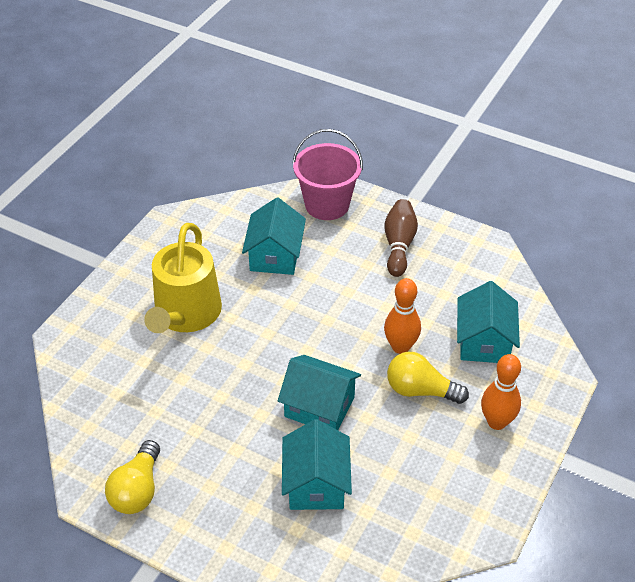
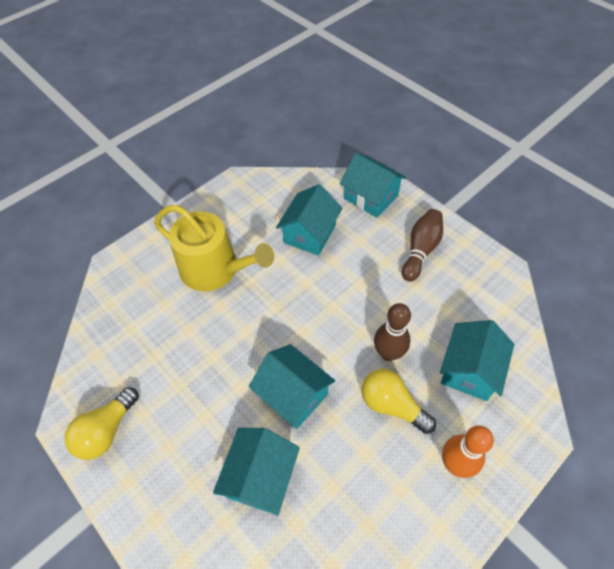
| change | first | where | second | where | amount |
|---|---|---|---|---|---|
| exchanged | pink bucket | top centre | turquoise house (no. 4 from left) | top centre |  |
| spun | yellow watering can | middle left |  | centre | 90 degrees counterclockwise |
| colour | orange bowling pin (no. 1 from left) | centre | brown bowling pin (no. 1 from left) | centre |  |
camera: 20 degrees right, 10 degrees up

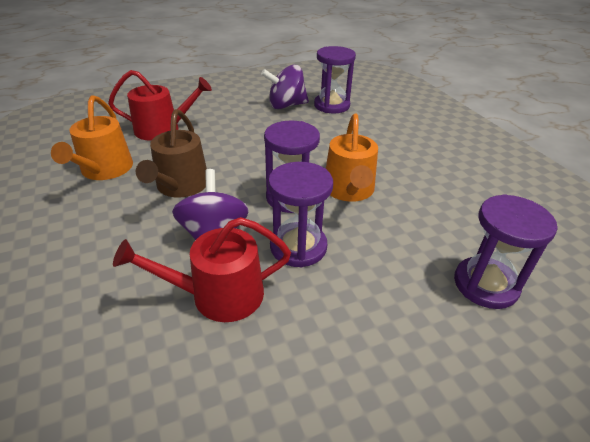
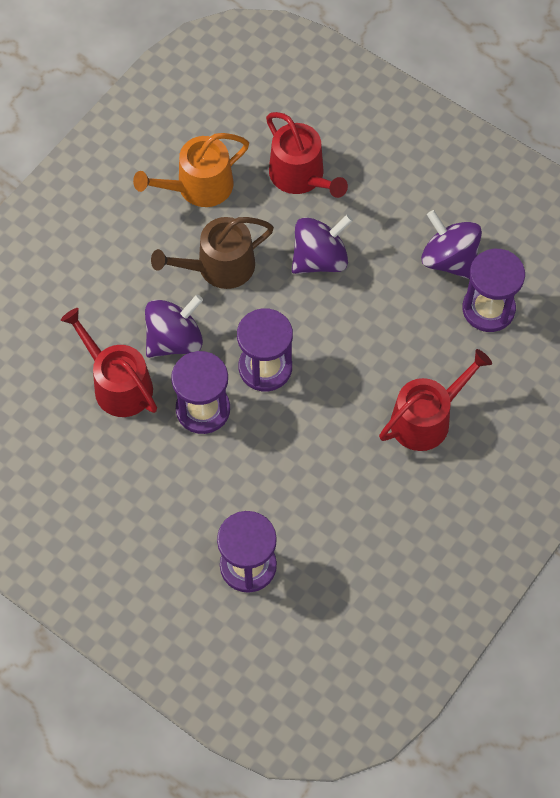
| change | first | where | second | where | amount |
|---|---|---|---|---|---|
| missing | orange watering can (no. 2 from left) | centre |  |  |  |
| appeared |  |  | purple spinning top (no. 2 from left) | top centre |  |
| appeared |  |  | red watering can (no. 3 from left) | middle right |  |
camera: 60 degrees right, 25 degrees up

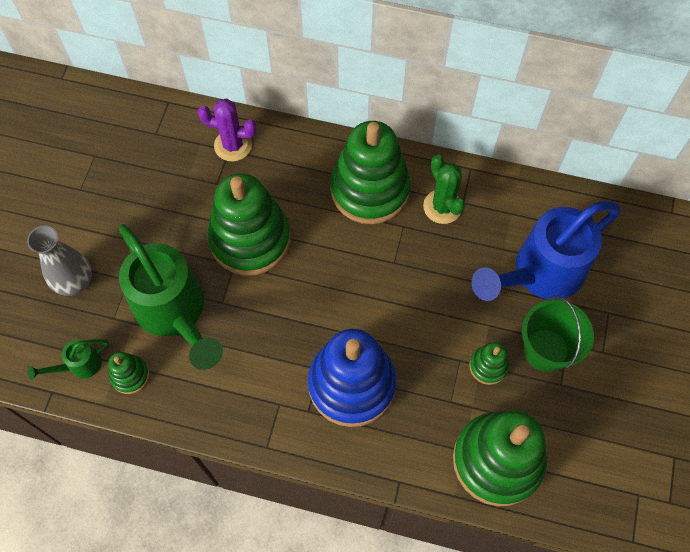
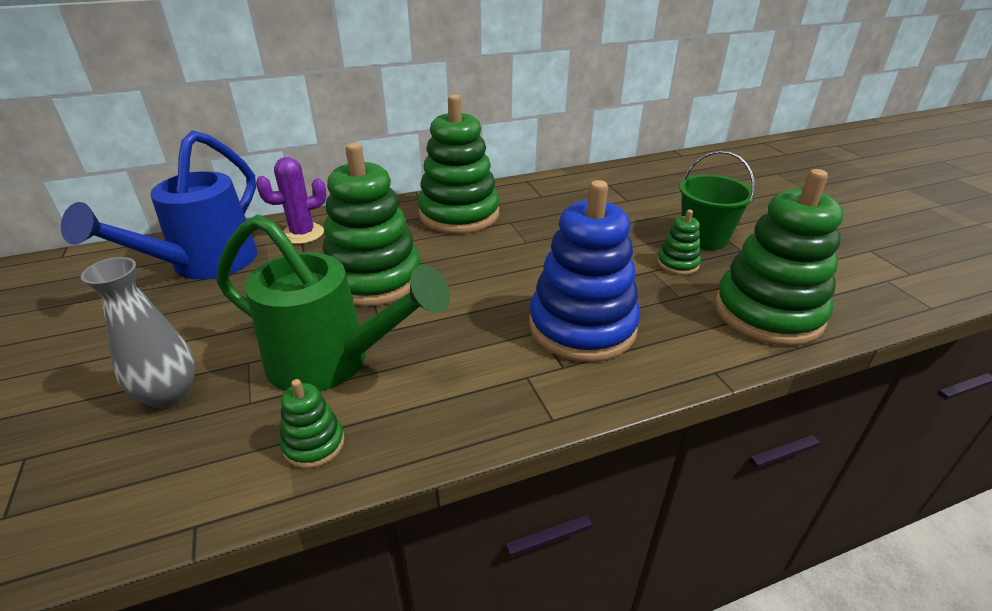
| change | first | where | second | where | amount |
|---|---|---|---|---|---|
| missing | green cactus | centre |  |  |  |
| relocated | blue watering can | middle right |  | middle left |  |
| missing | green watering can (no. 1 from left) | middle left |  |  |  |
camera: 35 degrees left, 30 degrees down

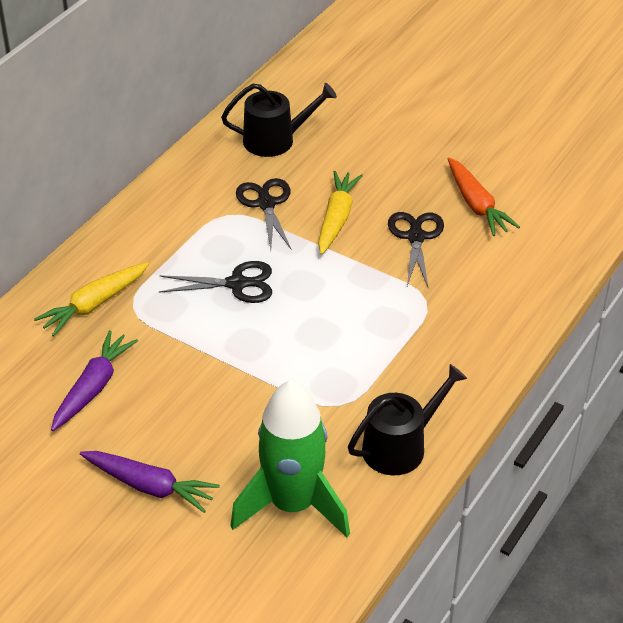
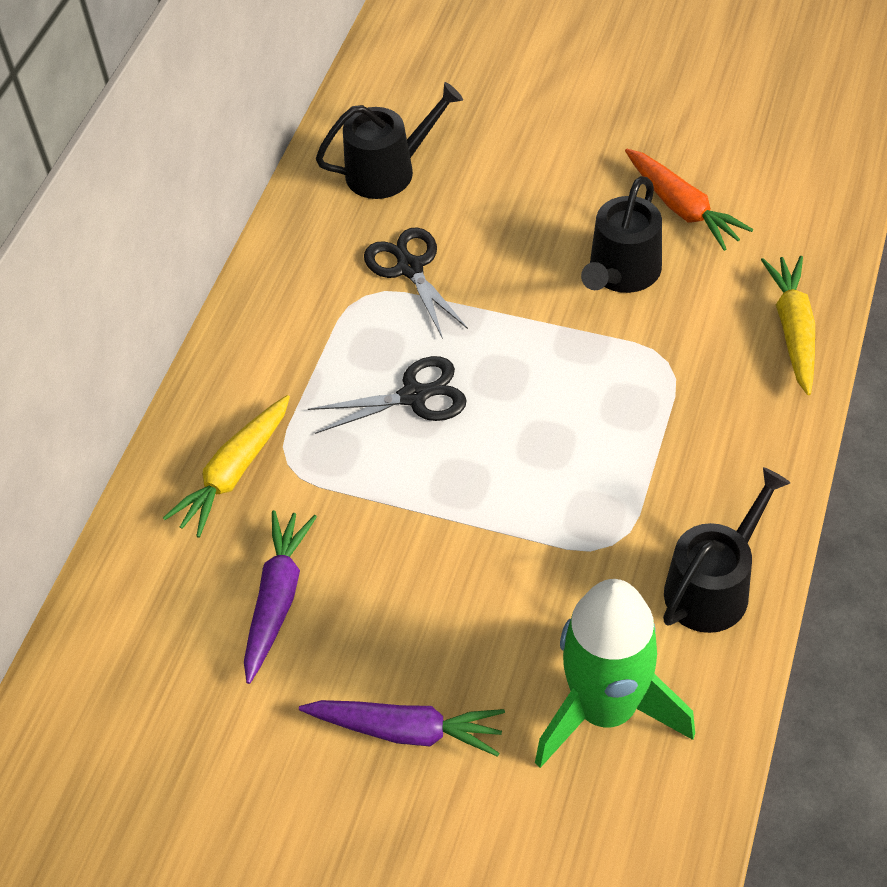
| change | first | where | second | where | amount |
|---|---|---|---|---|---|
| relocated | yellow carrot (no. 2 from left) | centre |  | middle right |  |
| exchanged | black scissors (no. 3 from left) | middle right | black watering can (no. 2 from left) | top right |  |
camera: 10 degrees left, 10 degrees up

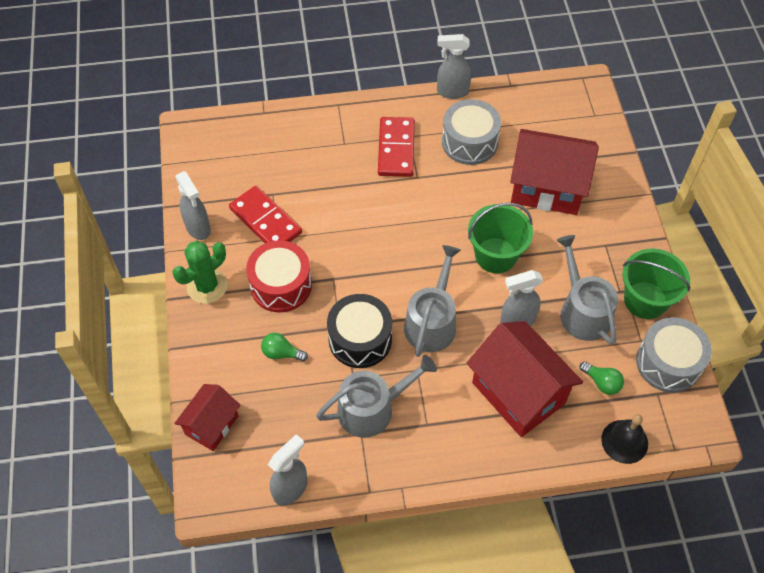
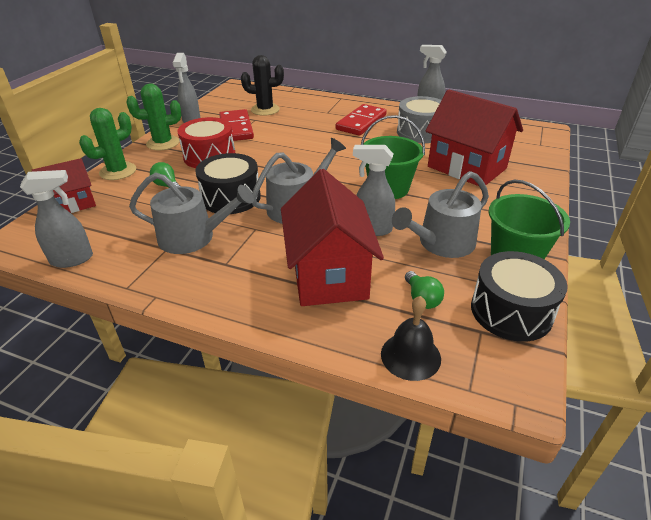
| change | first | where | second | where | amount |
|---|---|---|---|---|---|
| spun | grey watering can (no. 3 from left) | middle right |  | middle right | 135 degrees counterclockwise |
| colour | grey drum (no. 2 from left) | middle right | black drum (no. 2 from left) | middle right |  |
| appeared |  |  | black cactus | top centre |  |
| appeared |  |  | green cactus (no. 1 from left) | top left |  |
camera: 30 degrees right, 20 degrees down

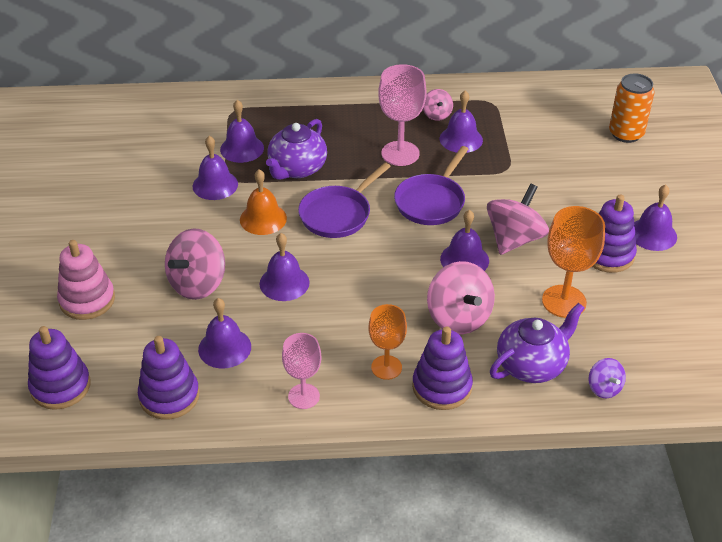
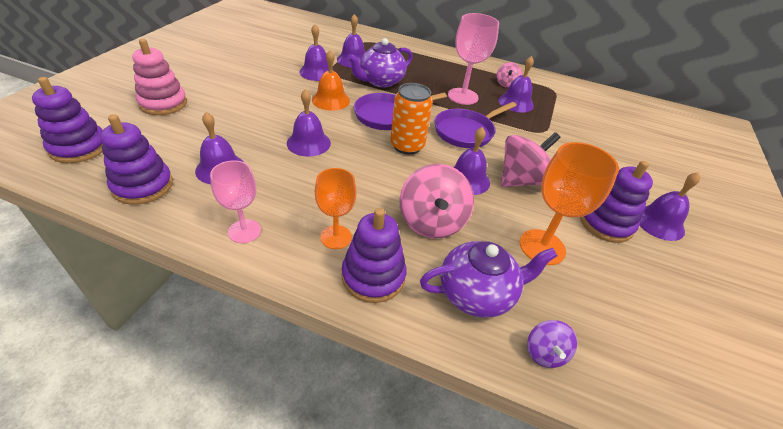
| change | first | where | second | where | amount |
|---|---|---|---|---|---|
| relocated | orange can | top right |  | top centre |  |
| missing | pink spinning top (no. 1 from left) | middle left |  |  |  |
camera: 20 degrees right, 0 degrees up

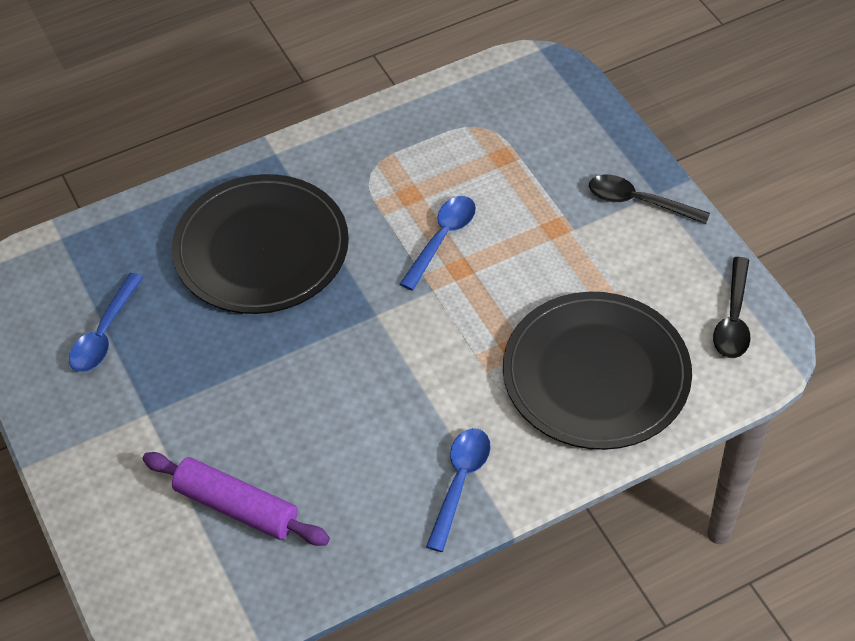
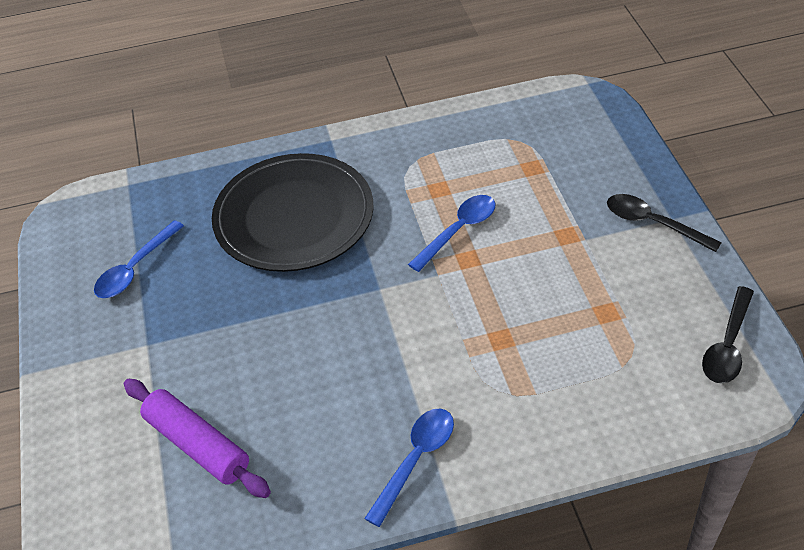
| change | first | where | second | where | amount |
|---|---|---|---|---|---|
| missing | black plate (no. 2 from left) | middle right |  |  |  |
camera: 15 degrees right, 5 degrees down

* [Work item] An exact copy is needed of the lines running from the one with "exchanged | black" through the end of the data above, and of those lines only, without pictures.

* [Answer area]
| exchanged | black scissors (no. 3 from left) | middle right | black watering can (no. 2 from left) | top right |  |
camera: 10 degrees left, 10 degrees up

| change | first | where | second | where | amount |
|---|---|---|---|---|---|
| spun | grey watering can (no. 3 from left) | middle right |  | middle right | 135 degrees counterclockwise |
| colour | grey drum (no. 2 from left) | middle right | black drum (no. 2 from left) | middle right |  |
| appeared |  |  | black cactus | top centre |  |
| appeared |  |  | green cactus (no. 1 from left) | top left |  |
camera: 30 degrees right, 20 degrees down

| change | first | where | second | where | amount |
|---|---|---|---|---|---|
| relocated | orange can | top right |  | top centre |  |
| missing | pink spinning top (no. 1 from left) | middle left |  |  |  |
camera: 20 degrees right, 0 degrees up

| change | first | where | second | where | amount |
|---|---|---|---|---|---|
| missing | black plate (no. 2 from left) | middle right |  |  |  |
camera: 15 degrees right, 5 degrees down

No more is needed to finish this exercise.